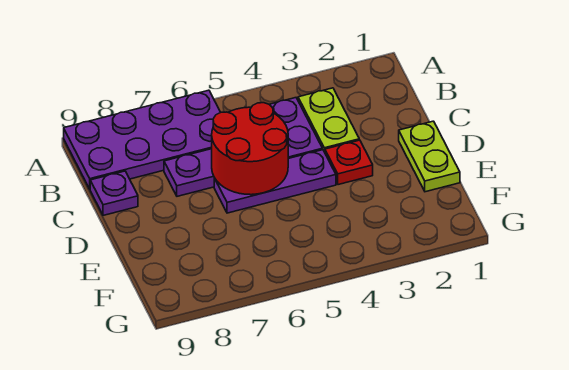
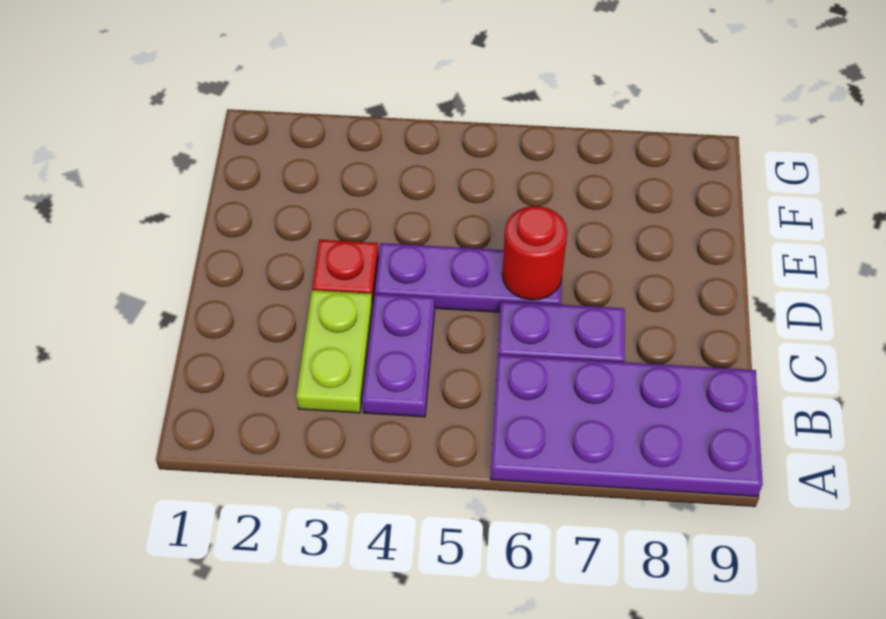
red round brick C5:D6 level 2 -> red round brick D6 level 2
purple plate C9 level 1 -> none
lime plate D1:E1 level 1 -> none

============================================================

Aim of the task
Report all lines above with "plate".

Answer to this exercise
purple plate C9 level 1 -> none
lime plate D1:E1 level 1 -> none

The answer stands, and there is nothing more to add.